Your objective: Look below for the lines from the one with "camera: 90 degrees right, 0 degrees up" to the one with "(474, 183) = (361, 276): yellow", and copy exactly those lines, both ends included.

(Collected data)

* * *

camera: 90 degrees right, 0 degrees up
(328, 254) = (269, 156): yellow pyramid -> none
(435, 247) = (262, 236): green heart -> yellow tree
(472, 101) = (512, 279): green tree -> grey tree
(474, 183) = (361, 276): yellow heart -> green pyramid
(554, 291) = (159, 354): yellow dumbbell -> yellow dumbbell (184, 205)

* * *

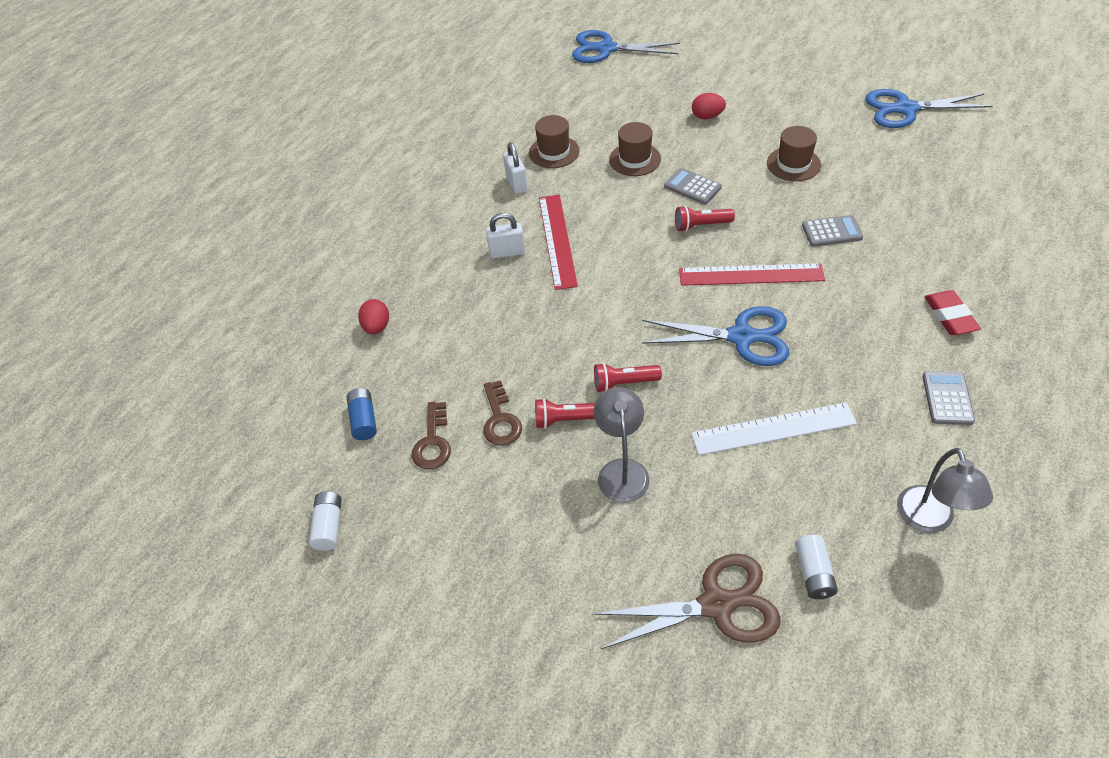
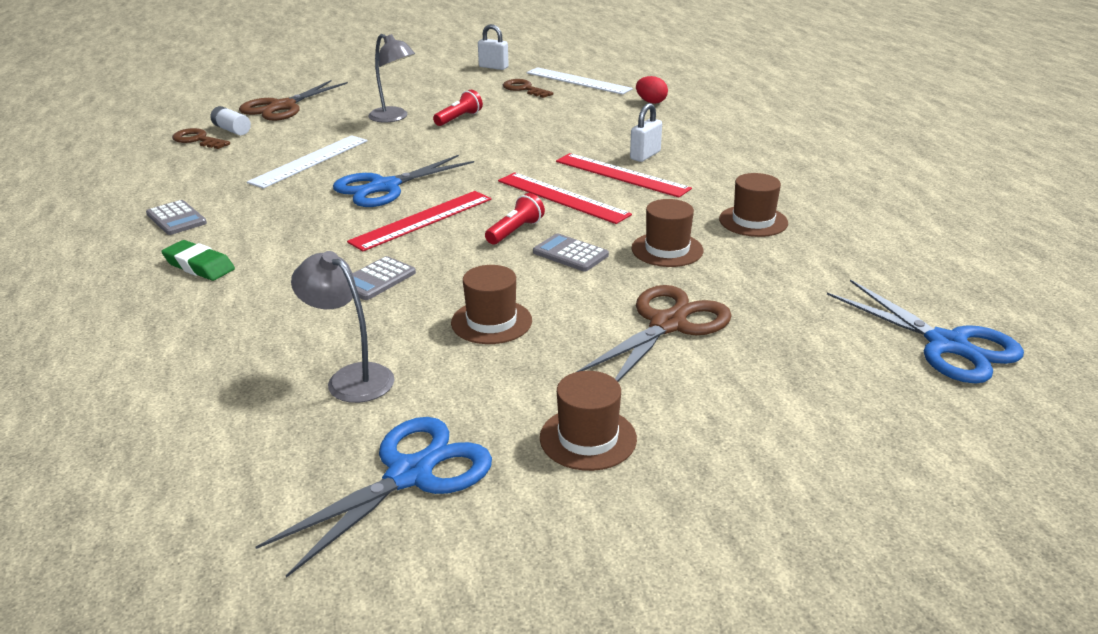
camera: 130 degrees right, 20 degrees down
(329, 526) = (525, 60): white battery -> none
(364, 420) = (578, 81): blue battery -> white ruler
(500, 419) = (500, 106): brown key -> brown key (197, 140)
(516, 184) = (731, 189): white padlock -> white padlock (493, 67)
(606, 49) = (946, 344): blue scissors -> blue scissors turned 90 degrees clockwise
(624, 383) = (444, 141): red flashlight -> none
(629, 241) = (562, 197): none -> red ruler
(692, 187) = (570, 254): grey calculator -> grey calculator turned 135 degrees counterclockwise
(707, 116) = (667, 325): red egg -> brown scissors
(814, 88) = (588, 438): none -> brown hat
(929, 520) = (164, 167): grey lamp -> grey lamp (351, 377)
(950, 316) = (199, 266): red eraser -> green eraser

* * *

Answer box:
camera: 90 degrees right, 0 degrees up
(328, 254) = (269, 156): yellow pyramid -> none
(435, 247) = (262, 236): green heart -> yellow tree
(472, 101) = (512, 279): green tree -> grey tree
(474, 183) = (361, 276): yellow heart -> green pyramid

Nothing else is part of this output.